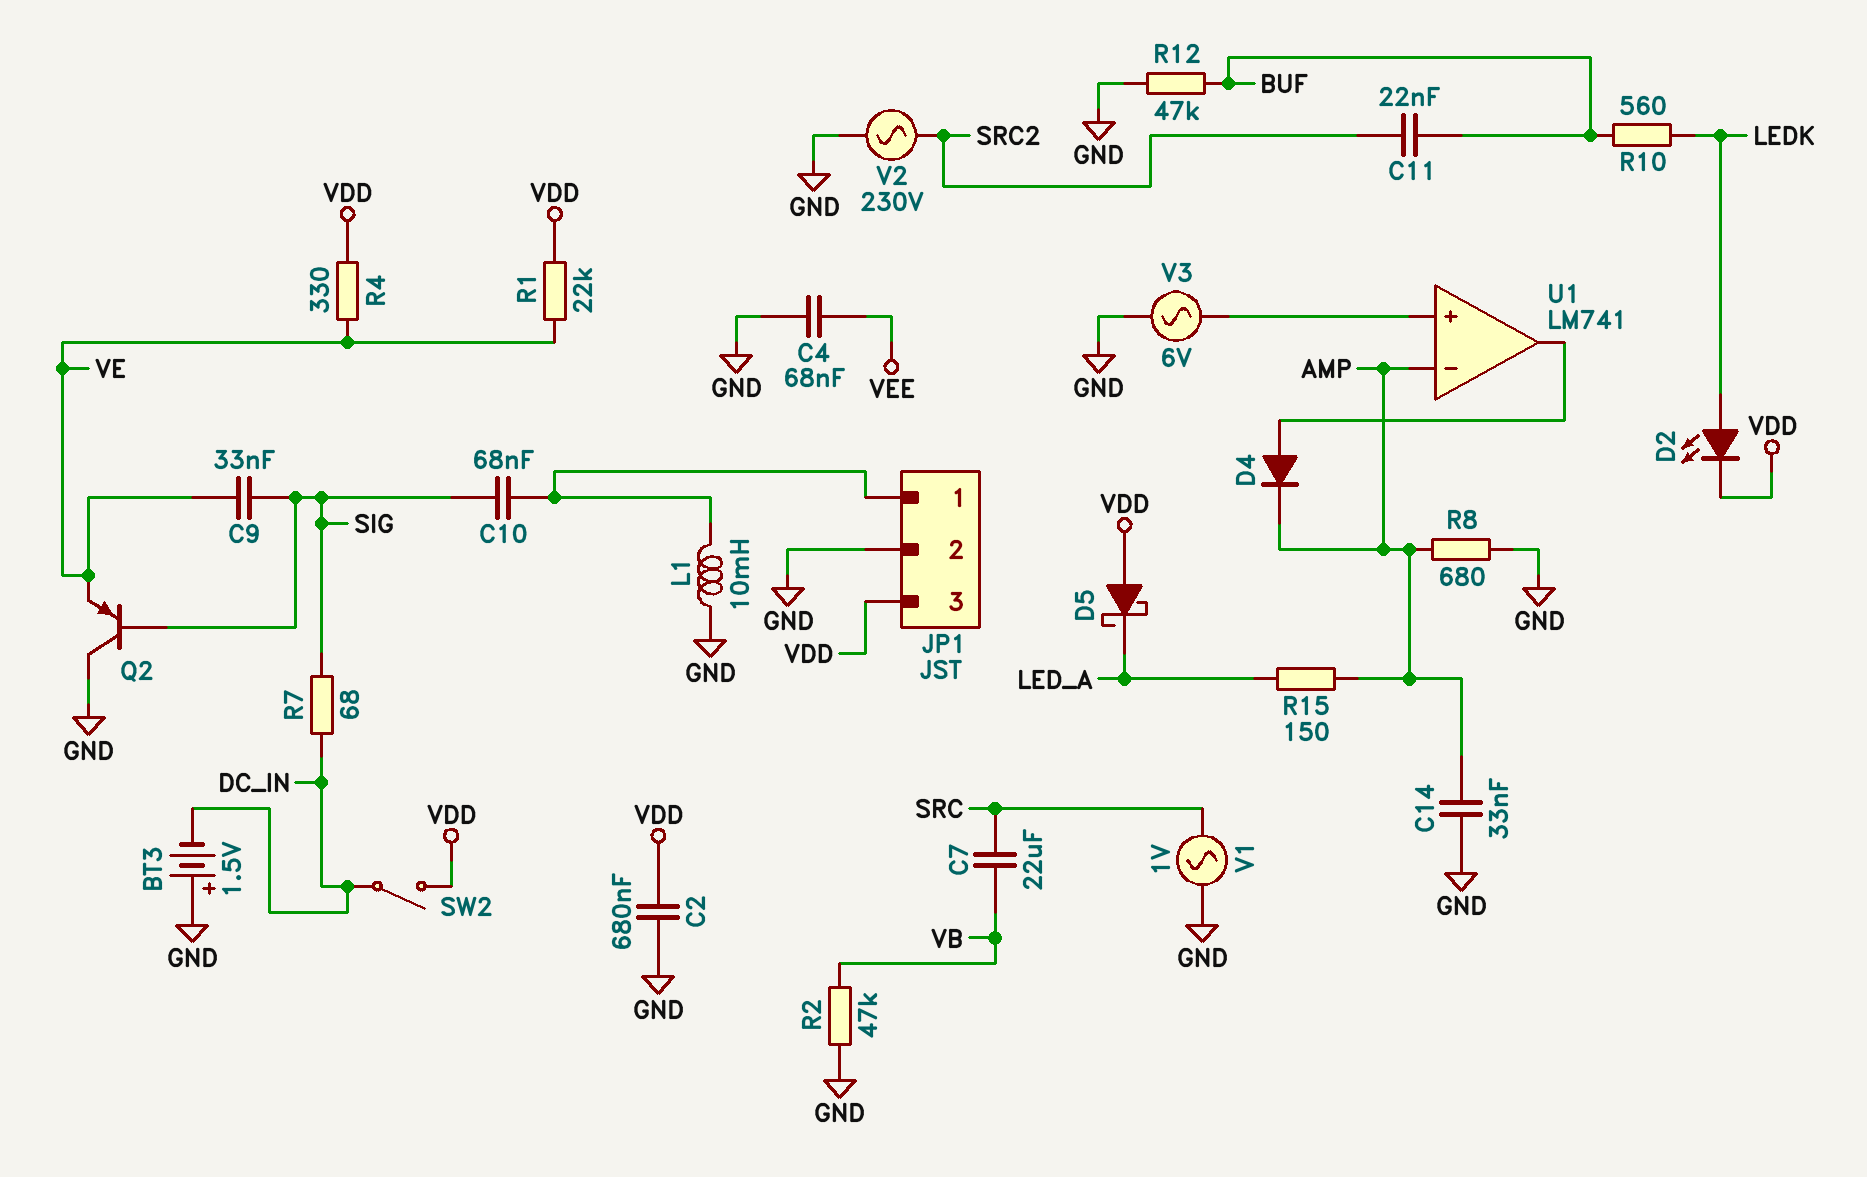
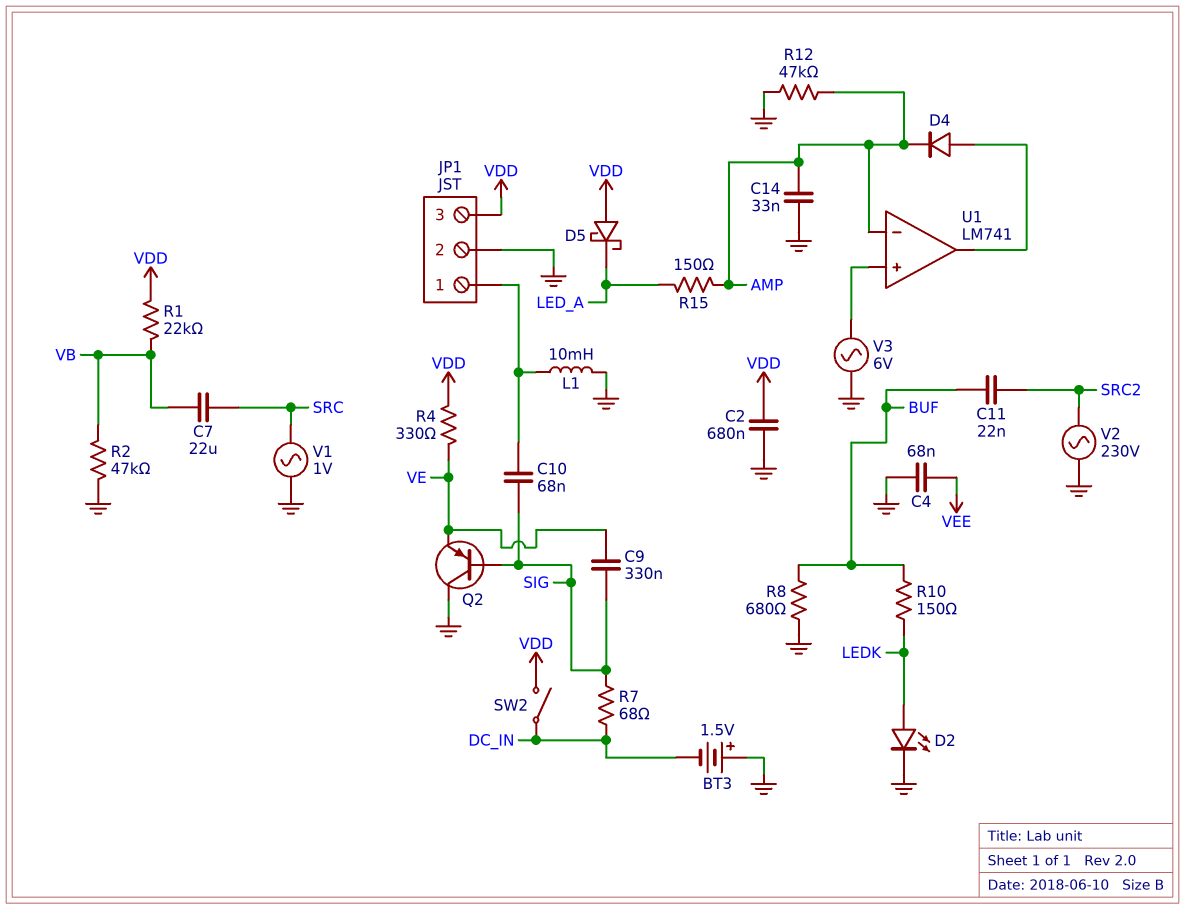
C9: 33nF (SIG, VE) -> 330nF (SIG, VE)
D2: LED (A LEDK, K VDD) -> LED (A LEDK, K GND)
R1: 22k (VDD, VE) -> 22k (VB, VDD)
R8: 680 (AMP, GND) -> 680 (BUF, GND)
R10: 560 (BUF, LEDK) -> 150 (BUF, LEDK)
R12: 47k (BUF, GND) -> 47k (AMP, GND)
· · · · · · ·
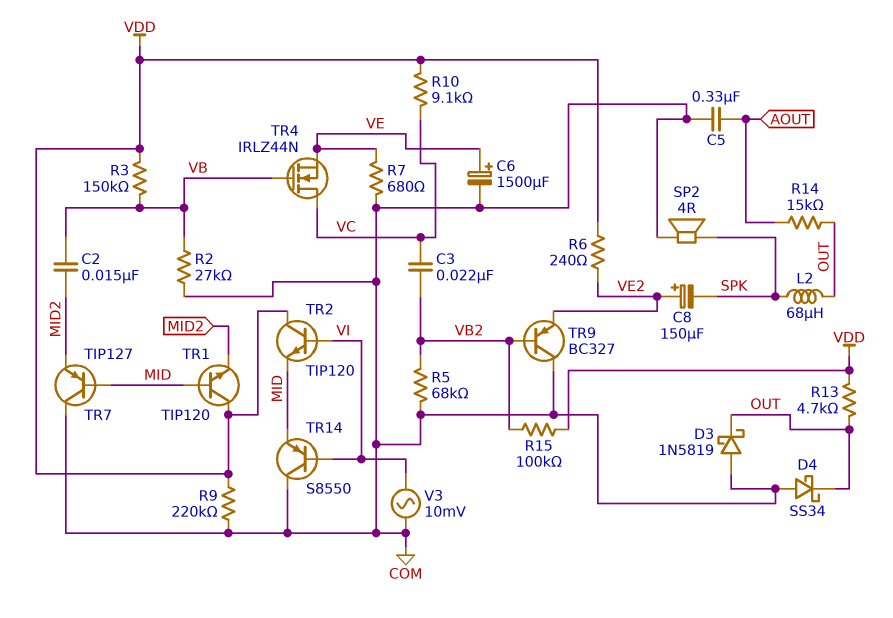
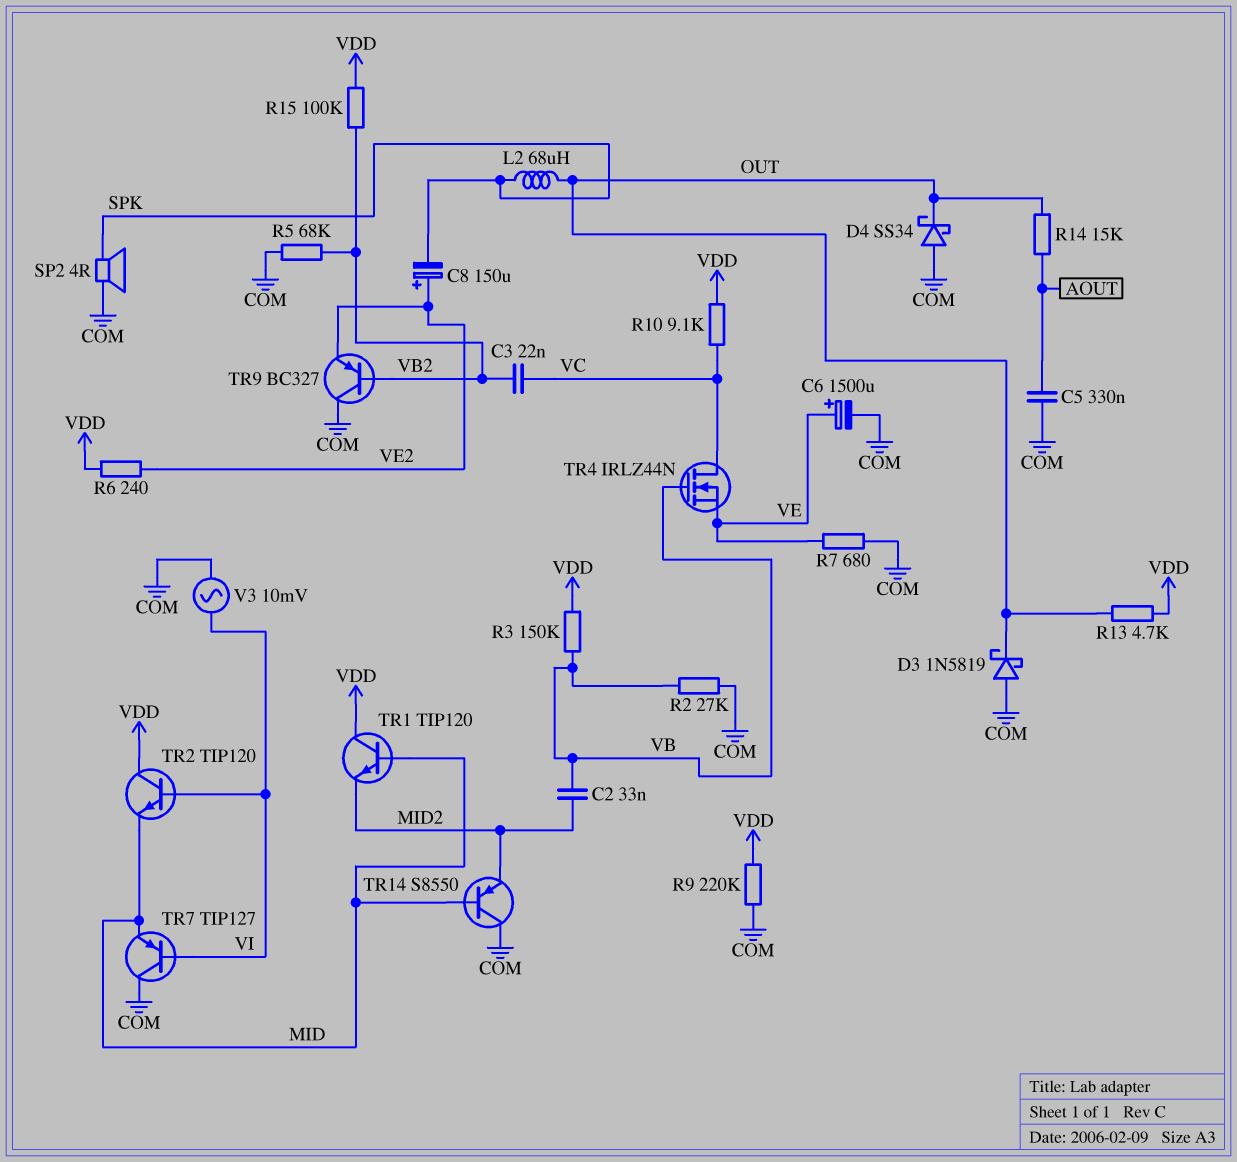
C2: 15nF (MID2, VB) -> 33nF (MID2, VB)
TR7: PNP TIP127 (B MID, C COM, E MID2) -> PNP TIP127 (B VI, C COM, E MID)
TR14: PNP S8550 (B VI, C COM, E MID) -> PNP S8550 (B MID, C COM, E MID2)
· · · · · · ·
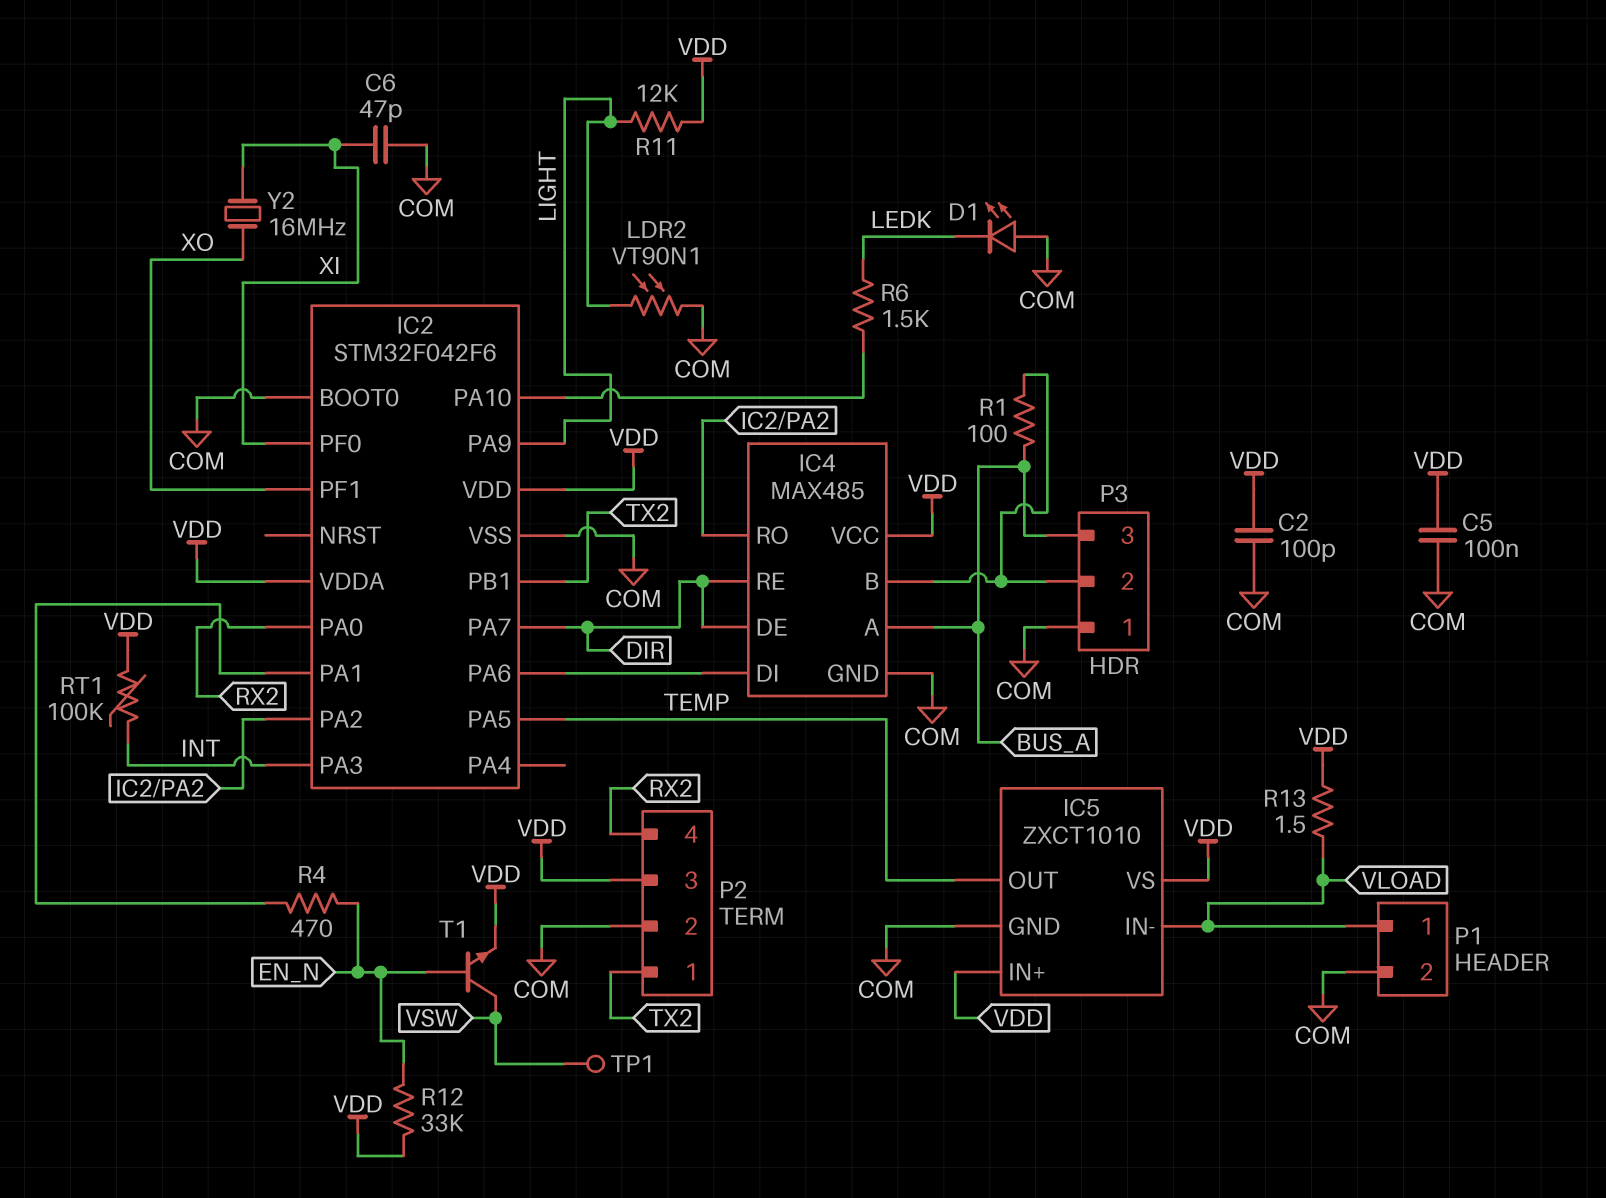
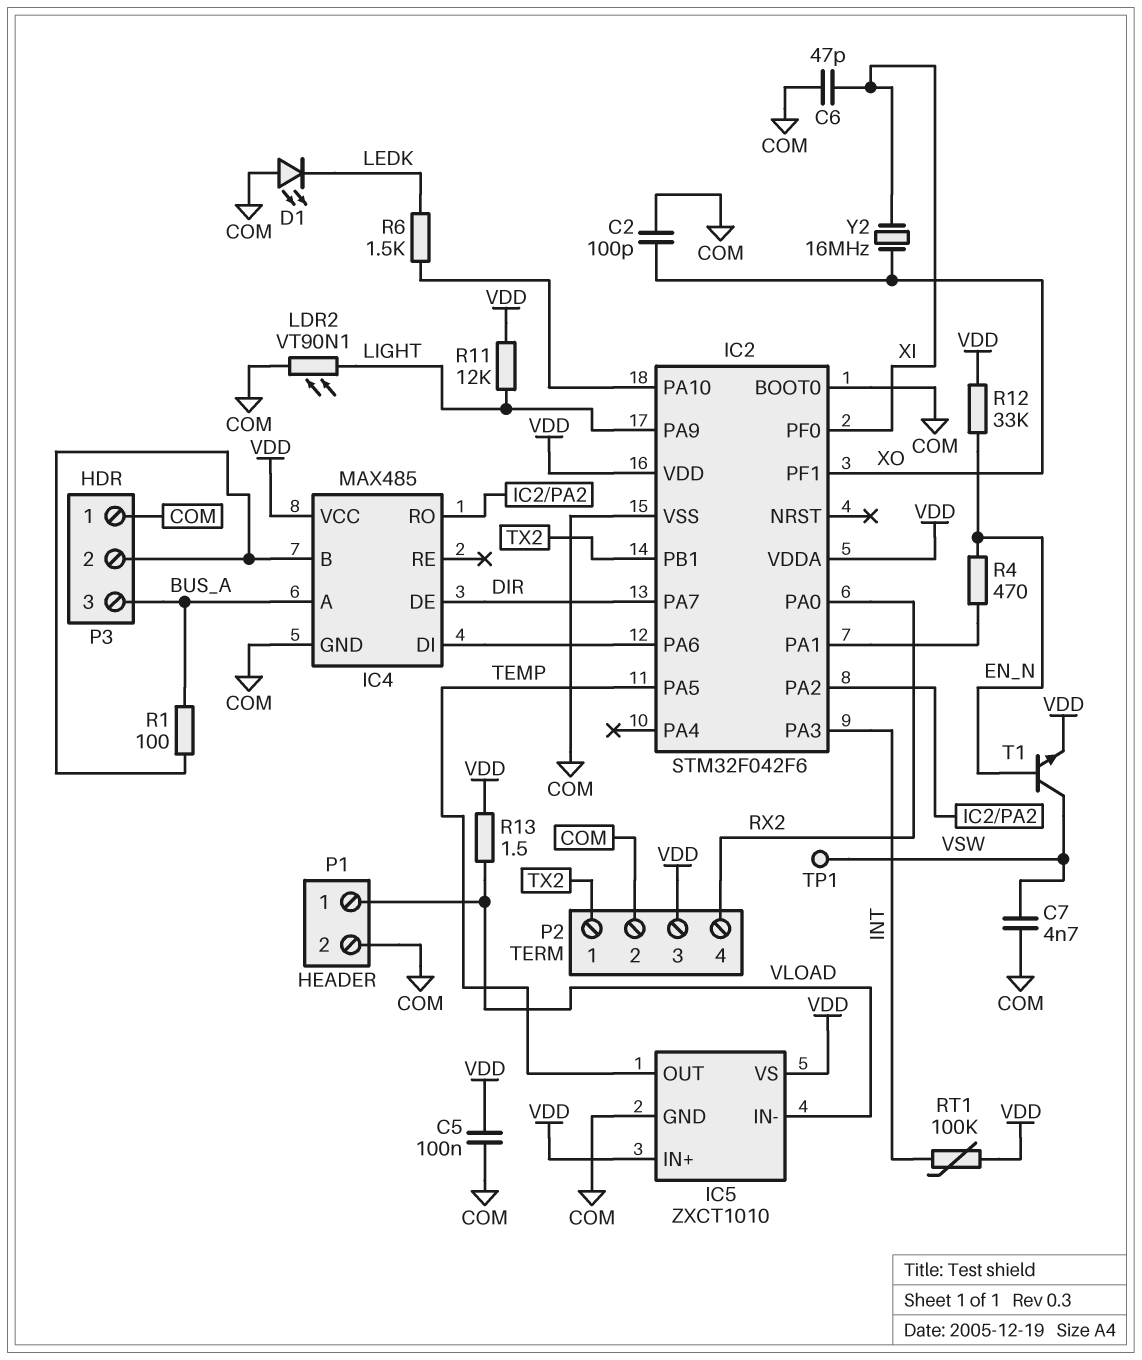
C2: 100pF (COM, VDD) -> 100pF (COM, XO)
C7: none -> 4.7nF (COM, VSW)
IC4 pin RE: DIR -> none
· · · · · · ·
Every line of the entries above that holds "none" should be copied out.

C7: none -> 4.7nF (COM, VSW)
IC4 pin RE: DIR -> none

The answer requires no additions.